**Task instructions:**
Pick out every line in the listing that contains the word "brown", and copy each one.

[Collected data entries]
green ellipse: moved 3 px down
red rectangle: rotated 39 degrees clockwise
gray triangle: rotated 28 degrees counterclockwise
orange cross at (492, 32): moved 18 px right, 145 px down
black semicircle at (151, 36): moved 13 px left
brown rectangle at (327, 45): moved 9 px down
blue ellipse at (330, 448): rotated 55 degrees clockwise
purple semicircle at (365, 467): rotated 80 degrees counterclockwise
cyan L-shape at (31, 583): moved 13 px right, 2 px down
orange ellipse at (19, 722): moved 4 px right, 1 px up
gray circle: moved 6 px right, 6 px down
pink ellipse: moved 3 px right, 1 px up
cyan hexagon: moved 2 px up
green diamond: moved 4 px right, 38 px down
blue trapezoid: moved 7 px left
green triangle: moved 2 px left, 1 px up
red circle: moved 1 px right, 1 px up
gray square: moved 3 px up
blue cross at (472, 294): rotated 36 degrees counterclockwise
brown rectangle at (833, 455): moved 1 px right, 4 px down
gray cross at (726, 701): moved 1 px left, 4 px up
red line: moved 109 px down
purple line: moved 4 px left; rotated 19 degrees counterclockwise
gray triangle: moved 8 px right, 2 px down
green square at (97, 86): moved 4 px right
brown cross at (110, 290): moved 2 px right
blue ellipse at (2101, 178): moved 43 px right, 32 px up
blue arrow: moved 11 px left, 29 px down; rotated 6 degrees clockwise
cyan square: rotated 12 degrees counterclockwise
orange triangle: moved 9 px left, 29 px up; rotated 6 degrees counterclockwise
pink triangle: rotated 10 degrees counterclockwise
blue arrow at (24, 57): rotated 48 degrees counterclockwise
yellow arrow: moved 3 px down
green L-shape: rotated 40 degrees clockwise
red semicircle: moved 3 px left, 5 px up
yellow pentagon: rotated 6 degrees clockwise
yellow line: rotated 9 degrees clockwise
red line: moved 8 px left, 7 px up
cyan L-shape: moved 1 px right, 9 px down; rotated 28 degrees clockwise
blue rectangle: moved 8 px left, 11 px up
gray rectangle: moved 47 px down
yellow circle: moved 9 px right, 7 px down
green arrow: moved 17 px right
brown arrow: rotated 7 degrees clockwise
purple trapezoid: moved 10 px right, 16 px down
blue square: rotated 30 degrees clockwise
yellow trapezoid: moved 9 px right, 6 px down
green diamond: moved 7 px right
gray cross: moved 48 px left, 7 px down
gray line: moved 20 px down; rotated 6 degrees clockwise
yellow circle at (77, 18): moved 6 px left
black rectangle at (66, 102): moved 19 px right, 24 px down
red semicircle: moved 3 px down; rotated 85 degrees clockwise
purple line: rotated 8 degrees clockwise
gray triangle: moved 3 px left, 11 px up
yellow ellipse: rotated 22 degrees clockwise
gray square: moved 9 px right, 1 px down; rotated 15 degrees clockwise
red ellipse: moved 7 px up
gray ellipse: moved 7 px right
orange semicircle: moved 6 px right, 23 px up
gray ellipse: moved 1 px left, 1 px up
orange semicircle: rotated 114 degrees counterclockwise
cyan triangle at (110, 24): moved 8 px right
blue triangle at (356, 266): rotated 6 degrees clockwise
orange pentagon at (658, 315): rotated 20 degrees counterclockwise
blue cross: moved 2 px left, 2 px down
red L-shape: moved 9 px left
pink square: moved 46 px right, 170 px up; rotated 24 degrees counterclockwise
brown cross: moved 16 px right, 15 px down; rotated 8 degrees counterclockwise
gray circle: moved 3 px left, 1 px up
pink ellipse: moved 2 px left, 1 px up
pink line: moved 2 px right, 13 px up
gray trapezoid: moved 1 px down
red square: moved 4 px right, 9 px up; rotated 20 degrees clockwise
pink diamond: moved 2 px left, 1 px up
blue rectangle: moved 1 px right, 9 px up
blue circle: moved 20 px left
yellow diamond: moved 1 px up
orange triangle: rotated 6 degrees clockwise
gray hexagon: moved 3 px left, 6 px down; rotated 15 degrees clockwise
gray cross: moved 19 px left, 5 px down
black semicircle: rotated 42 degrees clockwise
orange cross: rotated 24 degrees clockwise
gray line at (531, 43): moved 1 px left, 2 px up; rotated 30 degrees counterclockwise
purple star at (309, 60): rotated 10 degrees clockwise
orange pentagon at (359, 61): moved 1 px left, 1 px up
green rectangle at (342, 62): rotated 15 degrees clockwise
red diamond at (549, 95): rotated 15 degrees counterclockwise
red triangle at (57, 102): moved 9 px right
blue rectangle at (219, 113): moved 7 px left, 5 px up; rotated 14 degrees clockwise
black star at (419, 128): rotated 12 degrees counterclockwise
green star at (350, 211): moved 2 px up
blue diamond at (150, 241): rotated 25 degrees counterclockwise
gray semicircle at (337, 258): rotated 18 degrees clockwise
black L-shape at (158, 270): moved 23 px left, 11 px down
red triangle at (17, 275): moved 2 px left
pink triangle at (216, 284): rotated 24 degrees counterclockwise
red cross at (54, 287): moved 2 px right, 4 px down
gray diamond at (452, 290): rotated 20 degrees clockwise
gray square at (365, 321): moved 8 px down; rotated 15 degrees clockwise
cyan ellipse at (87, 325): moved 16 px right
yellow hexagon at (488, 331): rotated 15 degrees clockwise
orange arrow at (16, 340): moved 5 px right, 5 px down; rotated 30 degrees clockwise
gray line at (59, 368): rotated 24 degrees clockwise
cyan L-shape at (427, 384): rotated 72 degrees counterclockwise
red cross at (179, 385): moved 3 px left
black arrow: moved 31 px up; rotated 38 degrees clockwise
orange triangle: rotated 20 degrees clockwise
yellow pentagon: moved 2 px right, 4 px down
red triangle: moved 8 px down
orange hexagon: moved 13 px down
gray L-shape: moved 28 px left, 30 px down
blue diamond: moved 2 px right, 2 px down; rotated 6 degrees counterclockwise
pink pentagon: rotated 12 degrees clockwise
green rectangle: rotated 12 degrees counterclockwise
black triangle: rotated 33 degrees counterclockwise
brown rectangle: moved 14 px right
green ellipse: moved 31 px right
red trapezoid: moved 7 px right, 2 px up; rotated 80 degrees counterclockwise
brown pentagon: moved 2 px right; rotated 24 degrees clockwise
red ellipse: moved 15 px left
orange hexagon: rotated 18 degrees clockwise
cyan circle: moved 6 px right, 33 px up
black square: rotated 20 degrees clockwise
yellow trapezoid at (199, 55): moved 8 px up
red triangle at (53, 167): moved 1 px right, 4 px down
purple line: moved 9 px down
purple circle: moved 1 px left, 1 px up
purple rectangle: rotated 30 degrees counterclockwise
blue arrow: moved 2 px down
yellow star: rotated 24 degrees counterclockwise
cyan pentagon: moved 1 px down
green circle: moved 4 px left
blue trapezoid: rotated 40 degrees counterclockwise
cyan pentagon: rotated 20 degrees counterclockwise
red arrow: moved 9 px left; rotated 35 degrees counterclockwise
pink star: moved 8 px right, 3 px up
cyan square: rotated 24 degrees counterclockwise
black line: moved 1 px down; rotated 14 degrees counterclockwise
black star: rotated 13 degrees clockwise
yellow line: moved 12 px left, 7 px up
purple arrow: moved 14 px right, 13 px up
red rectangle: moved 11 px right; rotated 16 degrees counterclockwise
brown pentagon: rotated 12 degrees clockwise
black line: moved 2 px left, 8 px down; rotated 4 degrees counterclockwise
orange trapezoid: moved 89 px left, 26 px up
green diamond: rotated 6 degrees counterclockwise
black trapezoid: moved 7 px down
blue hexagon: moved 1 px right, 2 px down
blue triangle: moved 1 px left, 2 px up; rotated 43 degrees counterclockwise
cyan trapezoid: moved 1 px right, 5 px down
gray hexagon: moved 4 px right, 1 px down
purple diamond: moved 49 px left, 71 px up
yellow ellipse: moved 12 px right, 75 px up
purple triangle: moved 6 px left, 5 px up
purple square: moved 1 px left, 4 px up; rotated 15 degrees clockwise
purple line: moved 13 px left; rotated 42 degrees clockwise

**Result for this task:**
brown rectangle at (327, 45): moved 9 px down
brown rectangle at (833, 455): moved 1 px right, 4 px down
brown cross at (110, 290): moved 2 px right
brown arrow: rotated 7 degrees clockwise
brown cross: moved 16 px right, 15 px down; rotated 8 degrees counterclockwise
brown rectangle: moved 14 px right
brown pentagon: moved 2 px right; rotated 24 degrees clockwise
brown pentagon: rotated 12 degrees clockwise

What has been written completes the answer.